Given data:
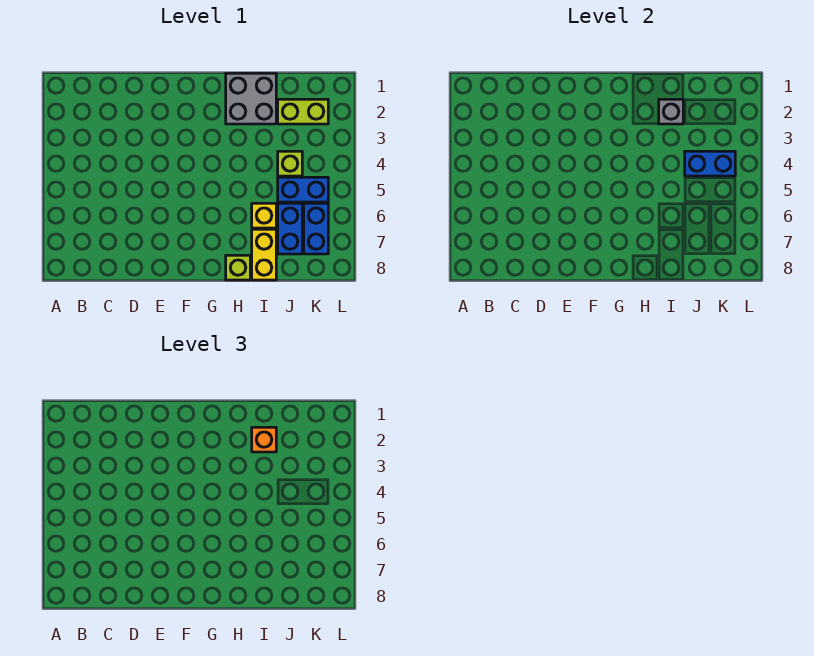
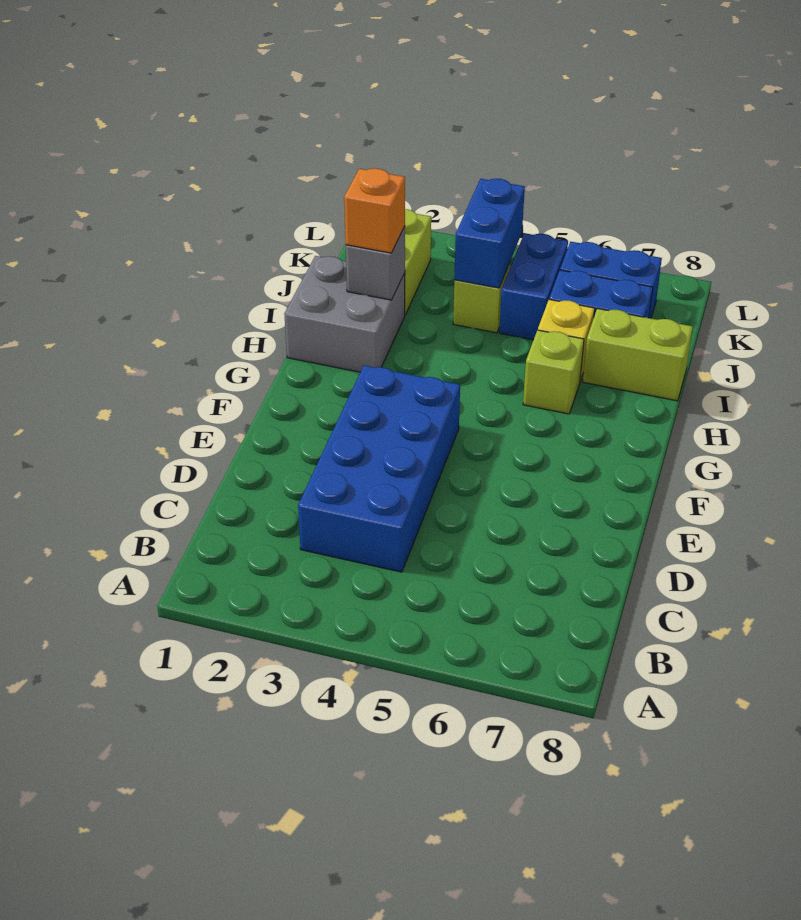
none -> blue brick C3:F4 level 1
lime brick H8 level 1 -> lime brick H6 level 1
yellow brick I7:I8 level 1 -> lime brick I7:I8 level 1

Exercise brief: Retype the listing exactly. Skip every picture.

Response:
none -> blue brick C3:F4 level 1
lime brick H8 level 1 -> lime brick H6 level 1
yellow brick I7:I8 level 1 -> lime brick I7:I8 level 1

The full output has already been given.